> [Requirement]: Please return every line of the records below that holds the word "turquoise".

● ● ●

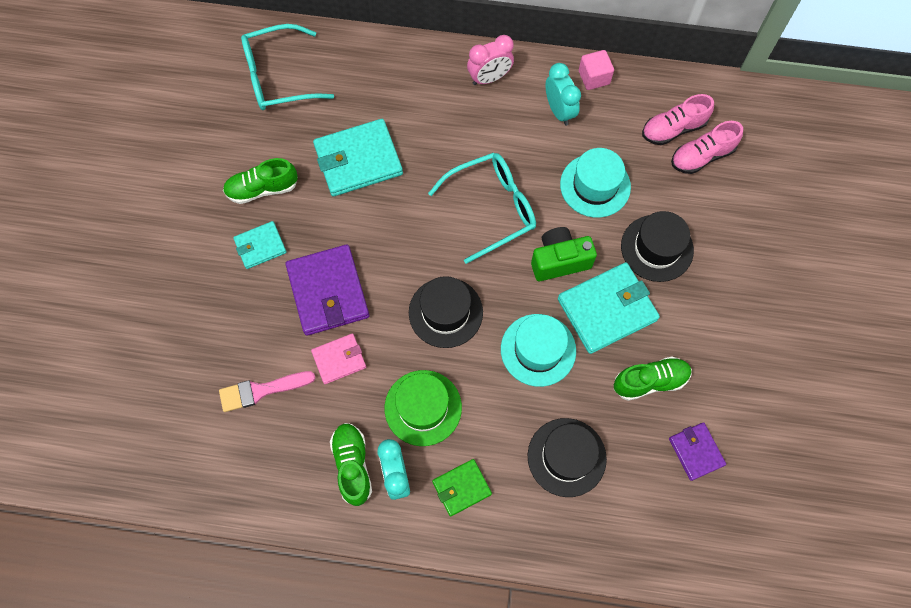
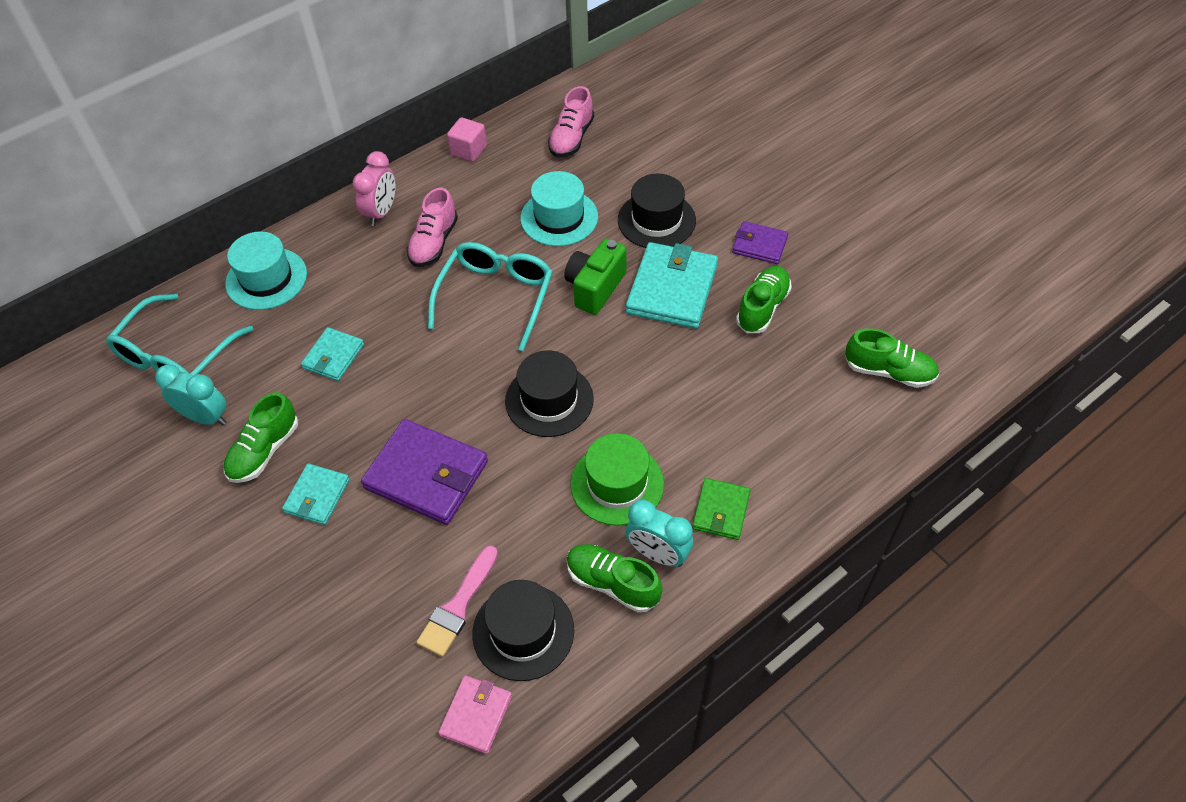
camera: 45 degrees left, 15 degrees down
pink wallet [311,333,366,384] -> pink wallet moved to [438,675,512,754]
turquoise wallet [313,119,403,196] -> turquoise wallet [301,327,364,381], size x0.56
turquoise hat [501,314,576,387] -> turquoise hat moved to [225,231,307,310]
black hat [528,418,607,497] -> black hat moved to [472,580,574,681]
turquoise clock [546,63,581,126] -> turquoise clock moved to [155,364,227,425]
purple wallet [669,422,726,481] -> purple wallet moved to [732,221,788,264]
pink shoe [671,121,743,174] -> pink shoe moved to [406,188,458,267]
none -> green shoe [845,328,939,388]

● ● ●

> [Exercise answer]:
turquoise wallet [313,119,403,196] -> turquoise wallet [301,327,364,381], size x0.56
turquoise hat [501,314,576,387] -> turquoise hat moved to [225,231,307,310]
turquoise clock [546,63,581,126] -> turquoise clock moved to [155,364,227,425]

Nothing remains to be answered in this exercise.